RECORDS SHOWN:

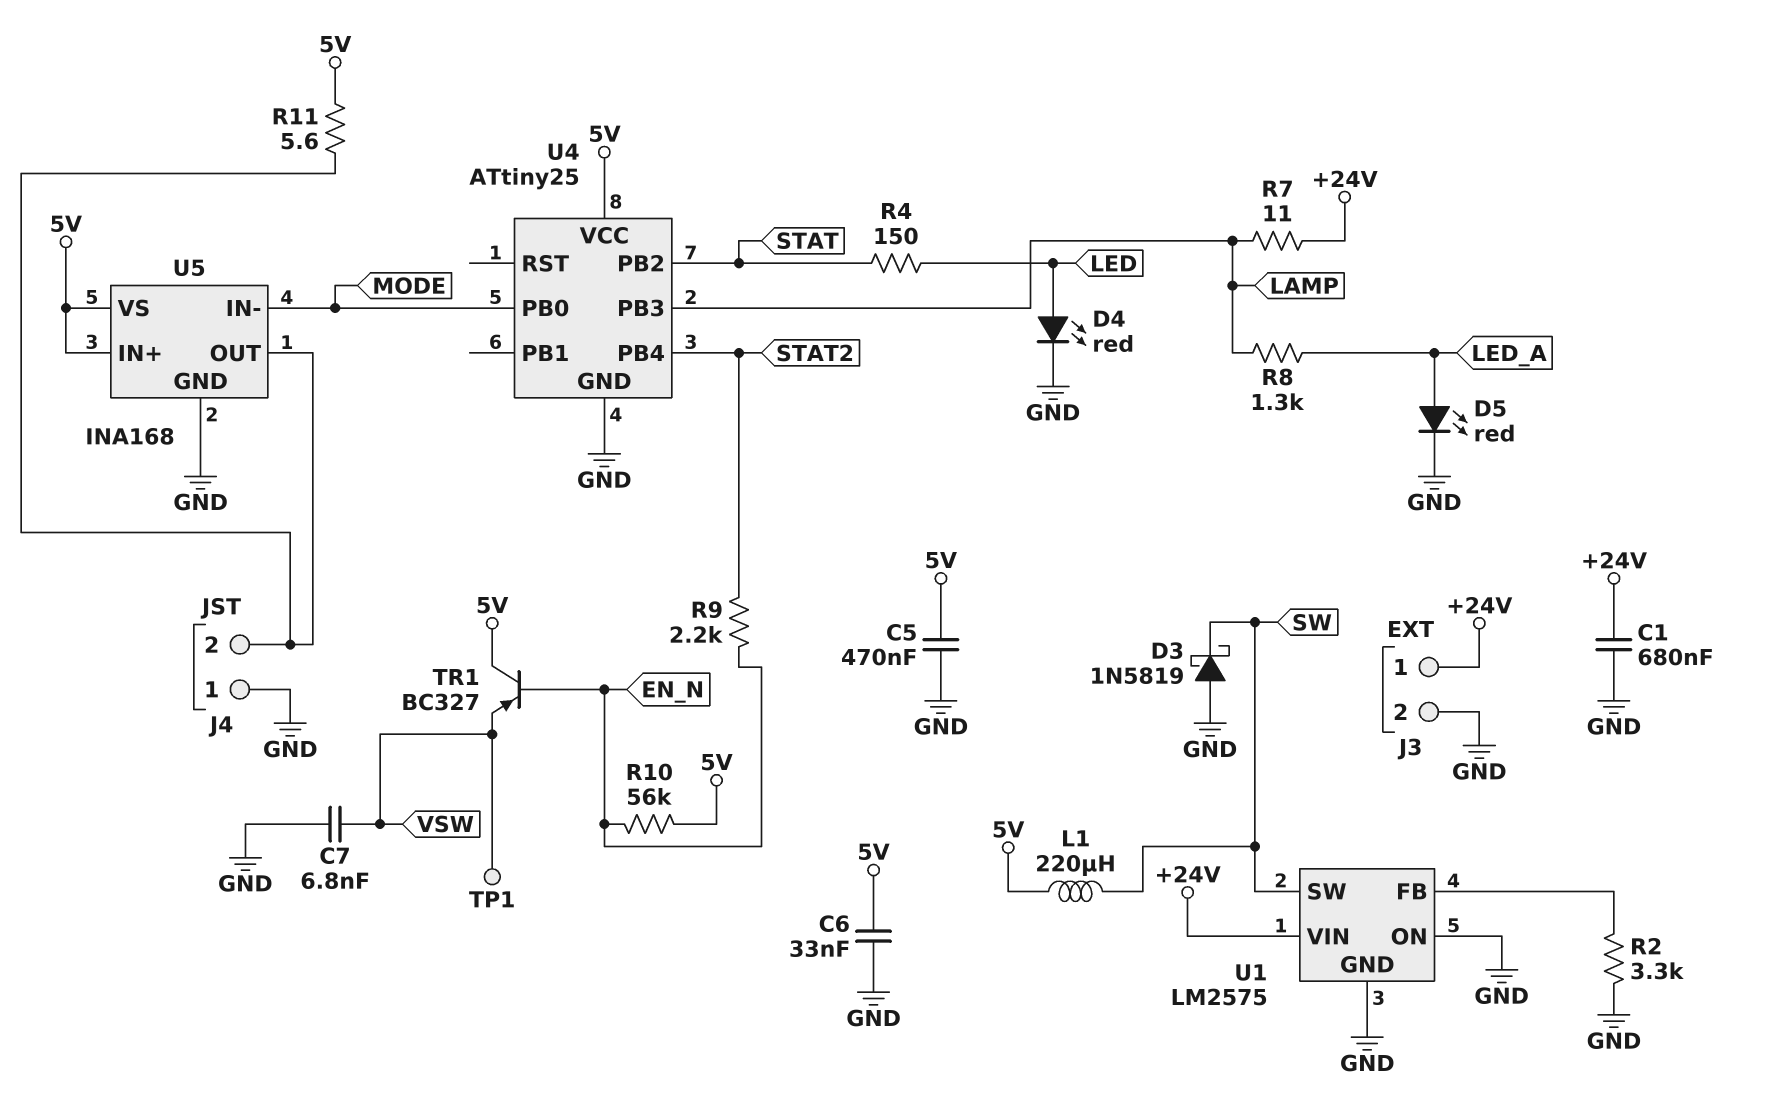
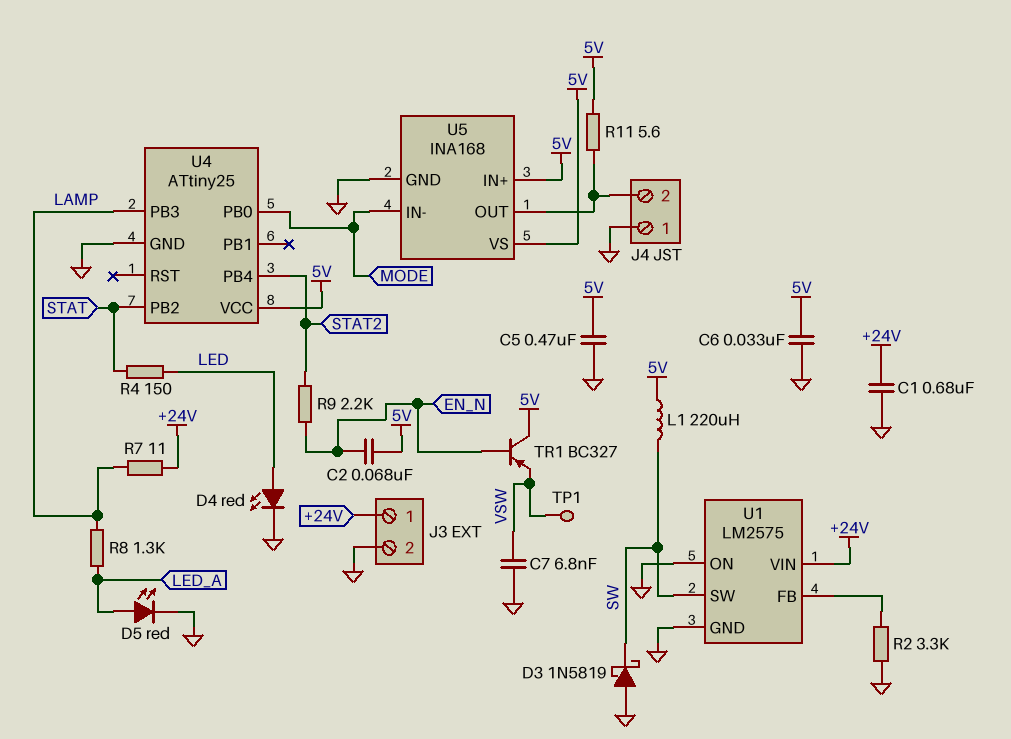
C2: none -> 68nF (5V, EN_N)
R10: 56k (5V, EN_N) -> none

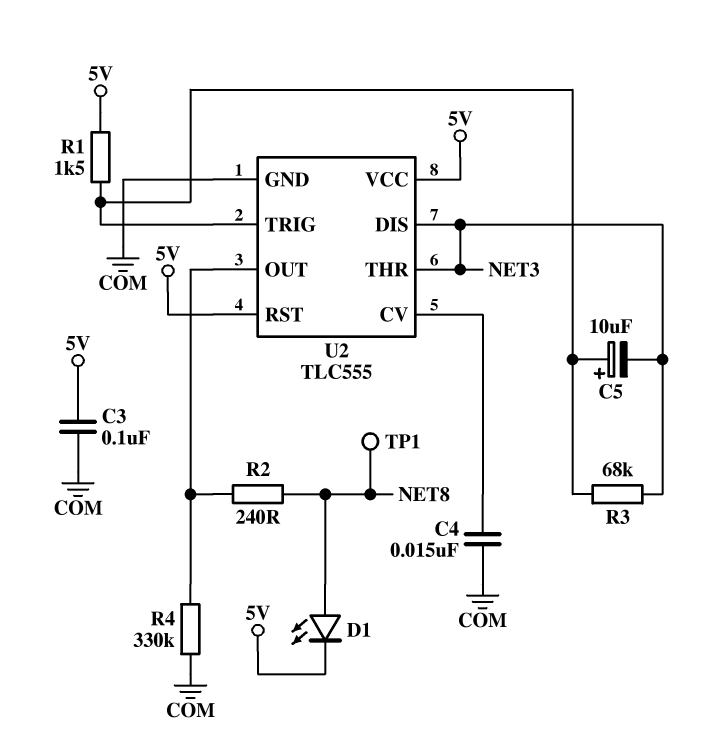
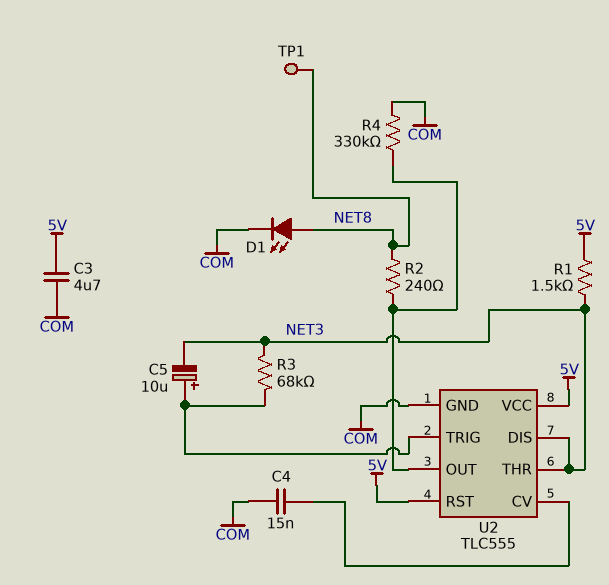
C3: 100nF (5V, COM) -> 4.7uF (5V, COM)
D1: LED (A NET8, K 5V) -> LED (A NET8, K COM)
R1: 1.5k (5V, U2/TRIG) -> 1.5k (5V, NET3)

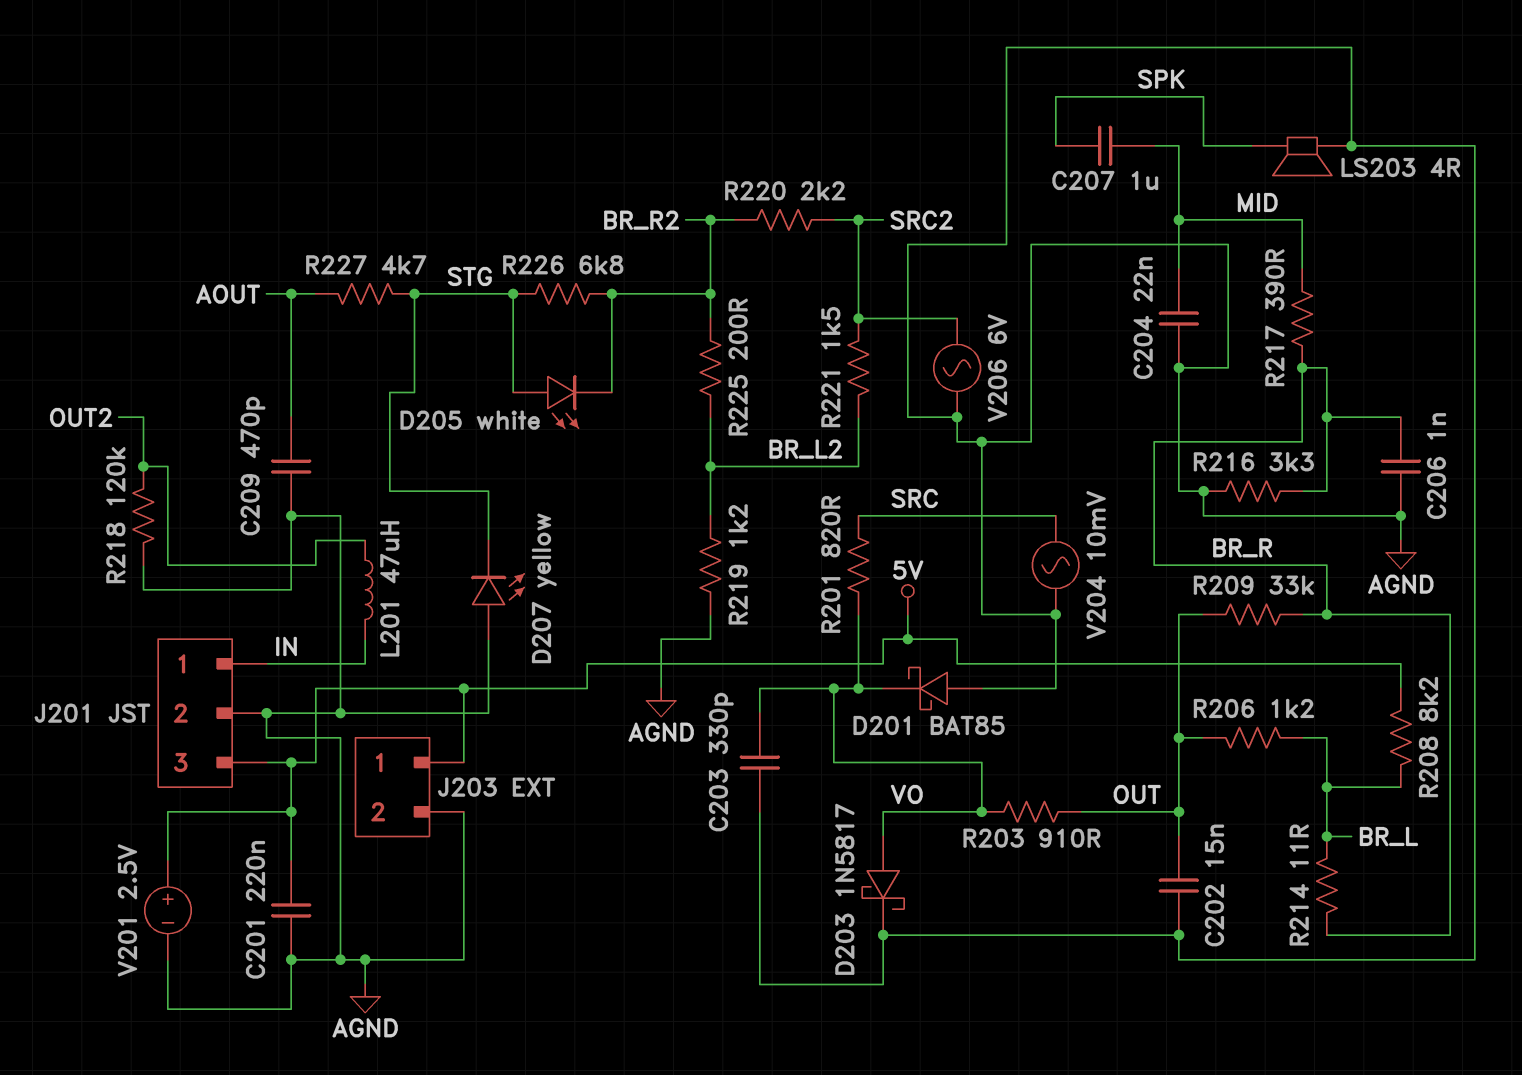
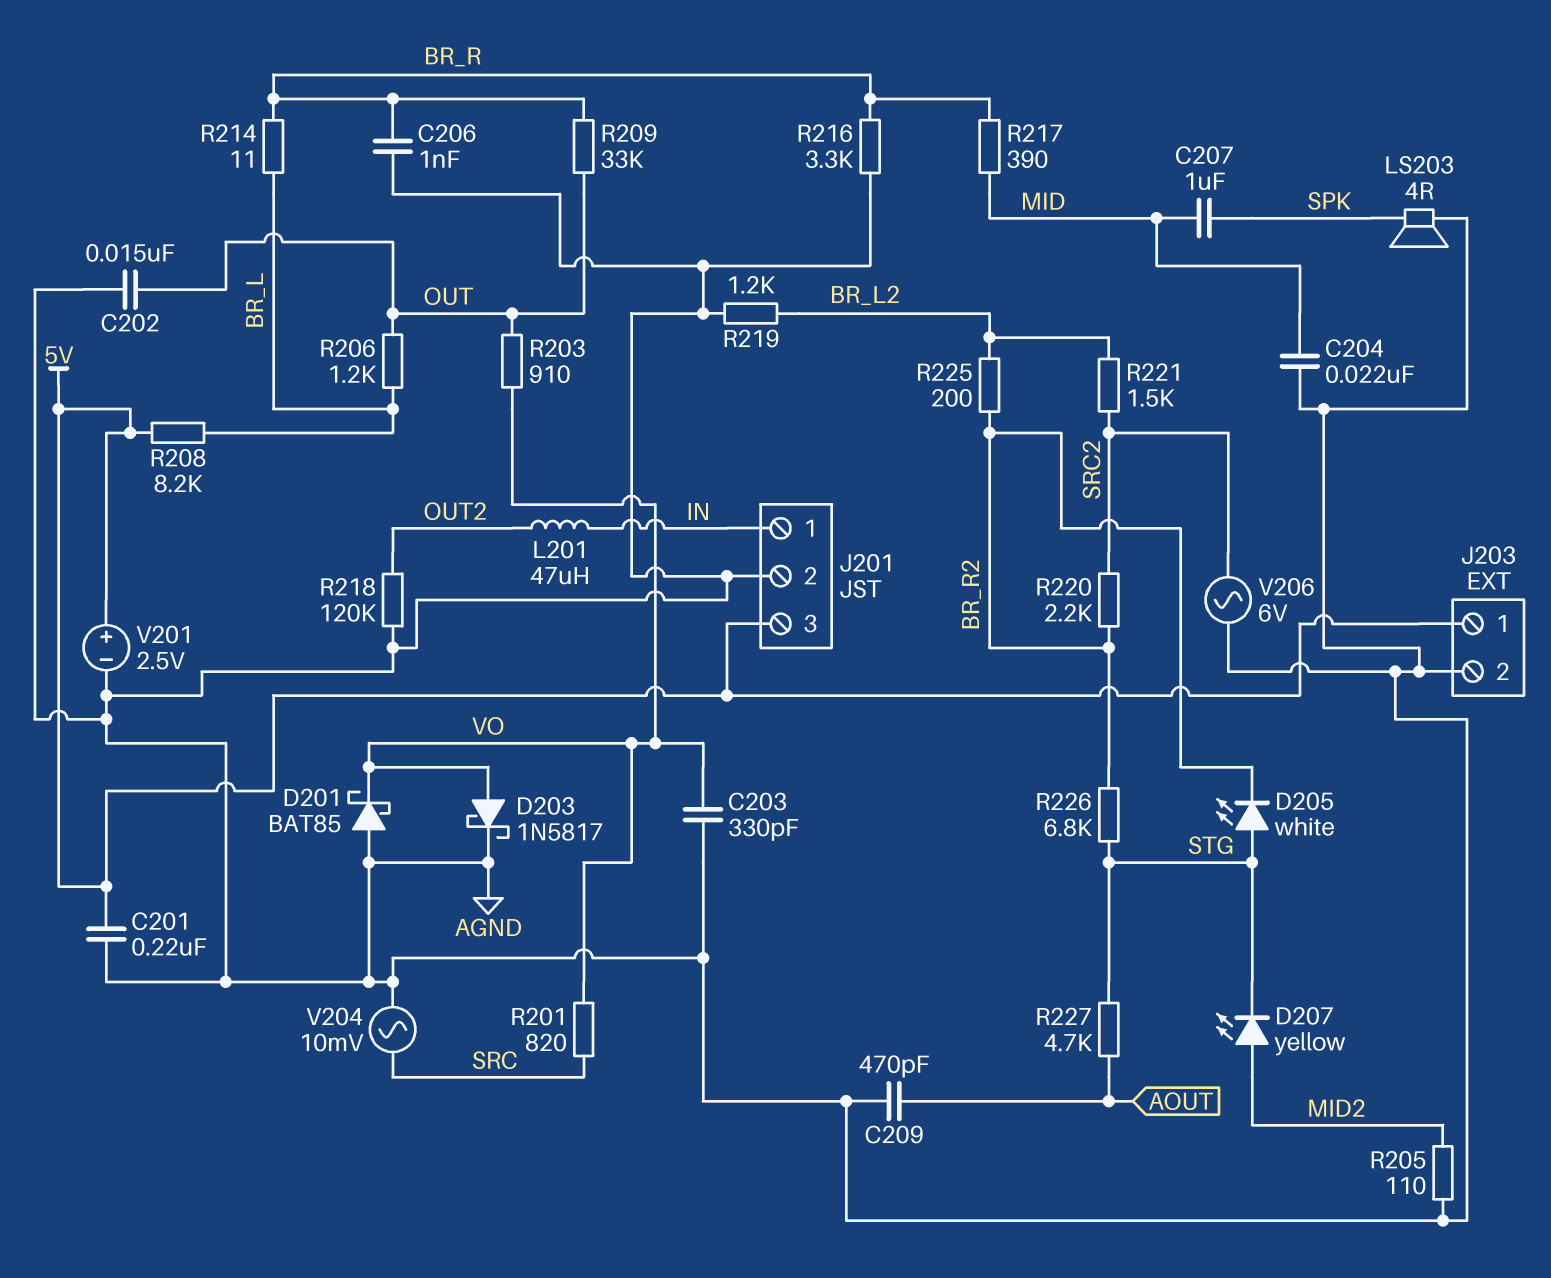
D207: LED yellow (A AGND, K STG) -> LED yellow (A MID2, K STG)
R205: none -> 110 (AGND, MID2)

GOAL OF THE EXERCISE:
Among the records above, find each line holding "none" and list it.

TASK SOLUTION:
C2: none -> 68nF (5V, EN_N)
R10: 56k (5V, EN_N) -> none
R205: none -> 110 (AGND, MID2)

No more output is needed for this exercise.